## Work instruction
Output the line that contains "orange capsule [412,347,479,380]" together with each line after it, through the final line of the listing below, word for word; omit pictures.

## Data extracts
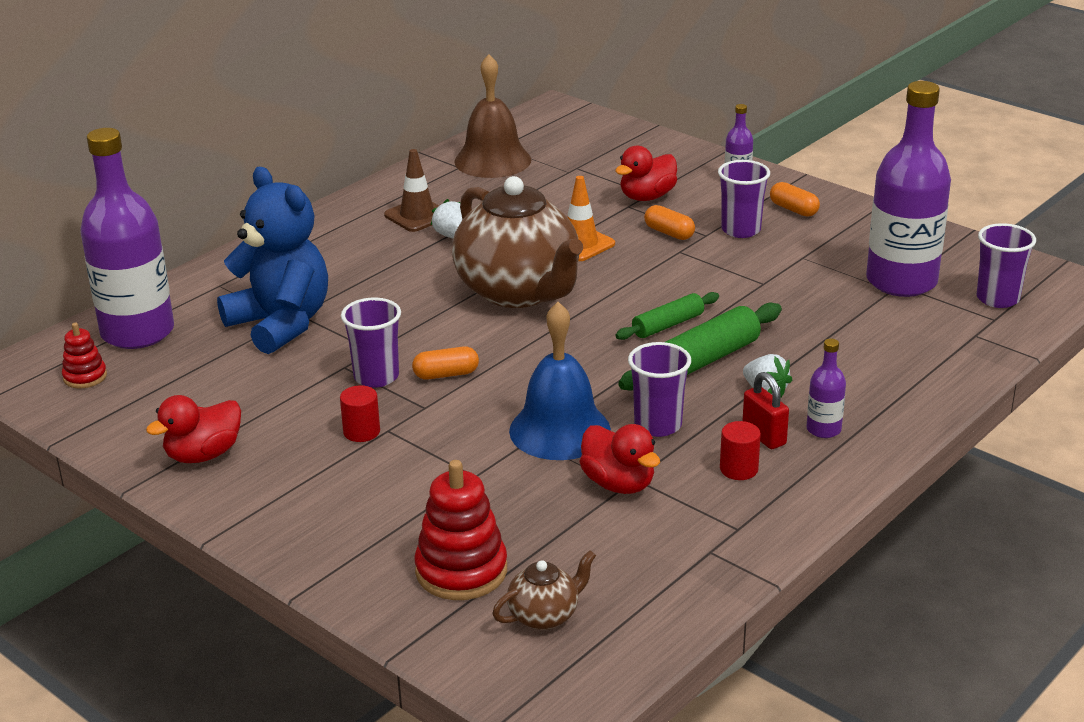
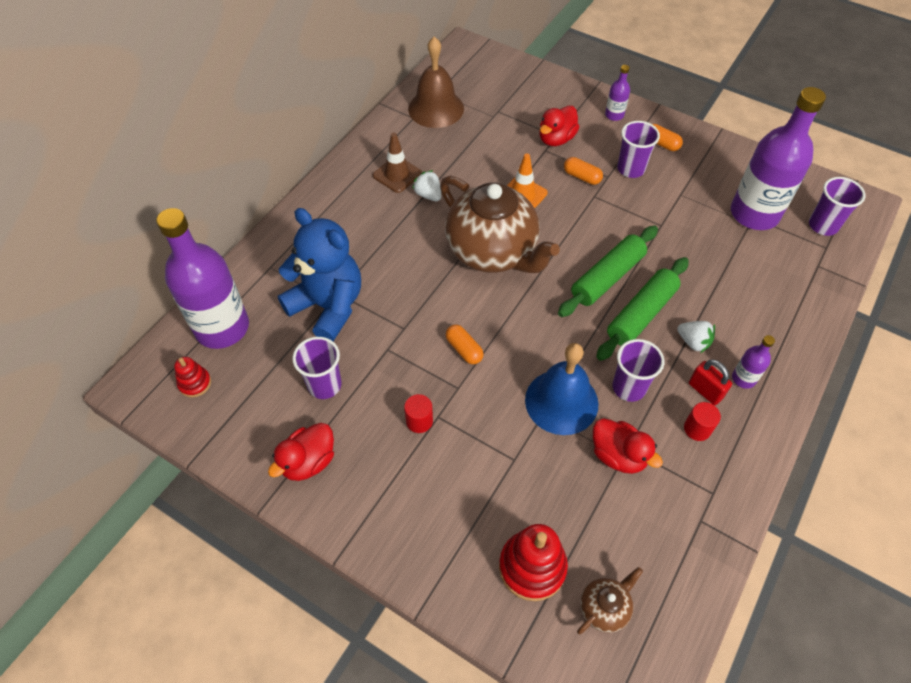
camera: 10 degrees left, 25 degrees up
purple cup [341,298,401,388] -> purple cup moved to [293,337,342,399]
orange capsule [412,347,479,380] -> orange capsule turned 75 degrees clockwise [446,325,483,364]
green rolling pin [615,292,719,340] -> green rolling pin [558,226,658,317], size x1.62

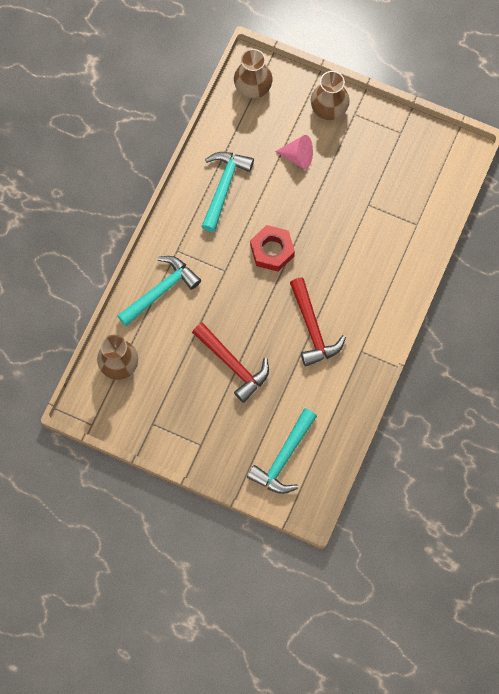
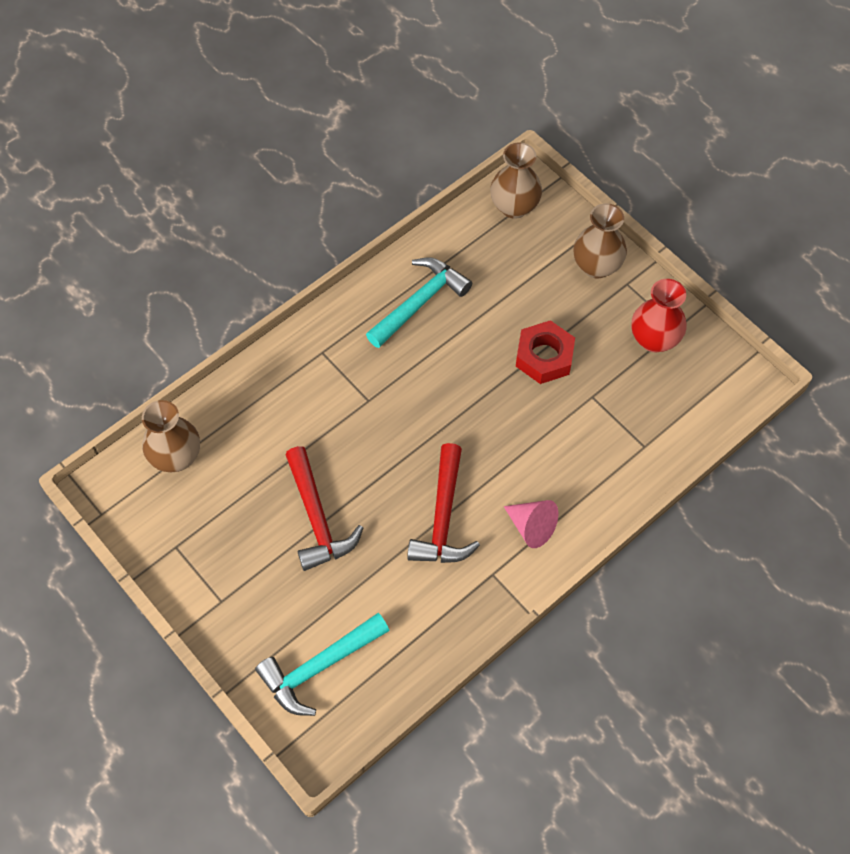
camera: 25 degrees right, 10 degrees down
turquoise hammer [117,256,201,326] -> none
red nut [250,225,295,271] -> red nut moved to [516,320,575,384]
pink cone [275,135,313,169] -> pink cone moved to [503,500,558,548]
none -> red vase [632,279,687,352]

## Written reply
orange capsule [412,347,479,380] -> orange capsule turned 75 degrees clockwise [446,325,483,364]
green rolling pin [615,292,719,340] -> green rolling pin [558,226,658,317], size x1.62

camera: 25 degrees right, 10 degrees down
turquoise hammer [117,256,201,326] -> none
red nut [250,225,295,271] -> red nut moved to [516,320,575,384]
pink cone [275,135,313,169] -> pink cone moved to [503,500,558,548]
none -> red vase [632,279,687,352]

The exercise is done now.